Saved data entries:
>>>

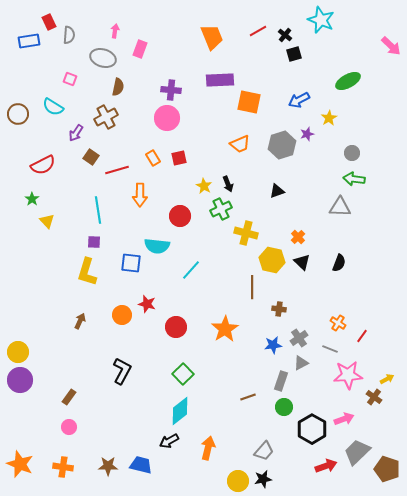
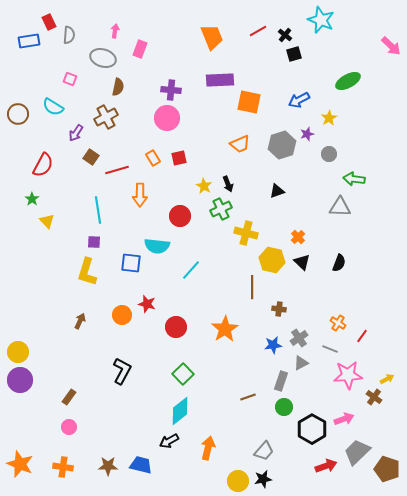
gray circle at (352, 153): moved 23 px left, 1 px down
red semicircle at (43, 165): rotated 35 degrees counterclockwise
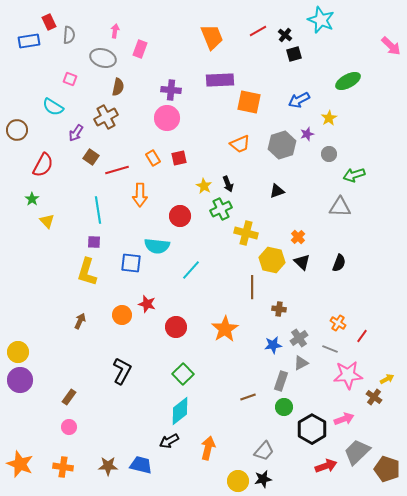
brown circle at (18, 114): moved 1 px left, 16 px down
green arrow at (354, 179): moved 4 px up; rotated 25 degrees counterclockwise
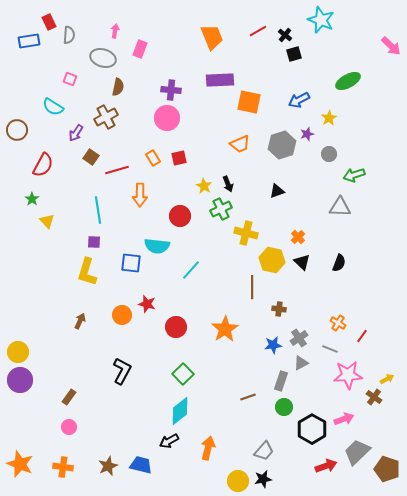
brown star at (108, 466): rotated 24 degrees counterclockwise
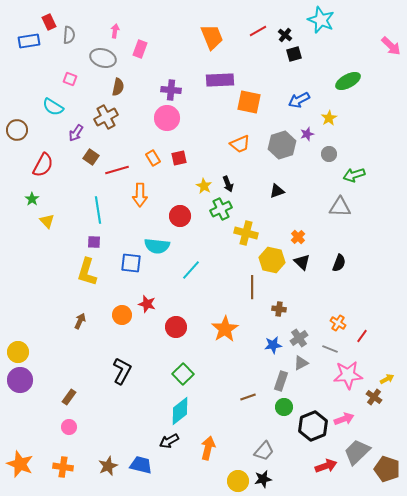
black hexagon at (312, 429): moved 1 px right, 3 px up; rotated 8 degrees clockwise
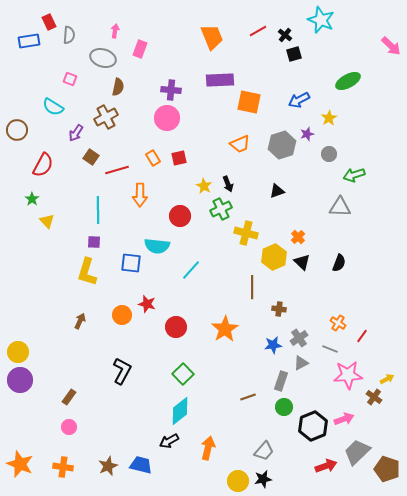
cyan line at (98, 210): rotated 8 degrees clockwise
yellow hexagon at (272, 260): moved 2 px right, 3 px up; rotated 25 degrees clockwise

<<<

*INSTRUCTIONS FOR THE TASK*: Rewrite only the lines from the one containing "brown circle at" down to the end of the items, substituting "pentagon" for every "hexagon" and changing nothing else. Omit the pictures from your answer.

*EXERCISE RESULT*:
brown circle at (18, 114): moved 1 px left, 16 px down
green arrow at (354, 179): moved 4 px up; rotated 25 degrees counterclockwise
brown star at (108, 466): rotated 24 degrees counterclockwise
black pentagon at (312, 429): moved 1 px right, 3 px up; rotated 8 degrees clockwise
cyan line at (98, 210): rotated 8 degrees clockwise
yellow pentagon at (272, 260): moved 2 px right, 3 px up; rotated 25 degrees clockwise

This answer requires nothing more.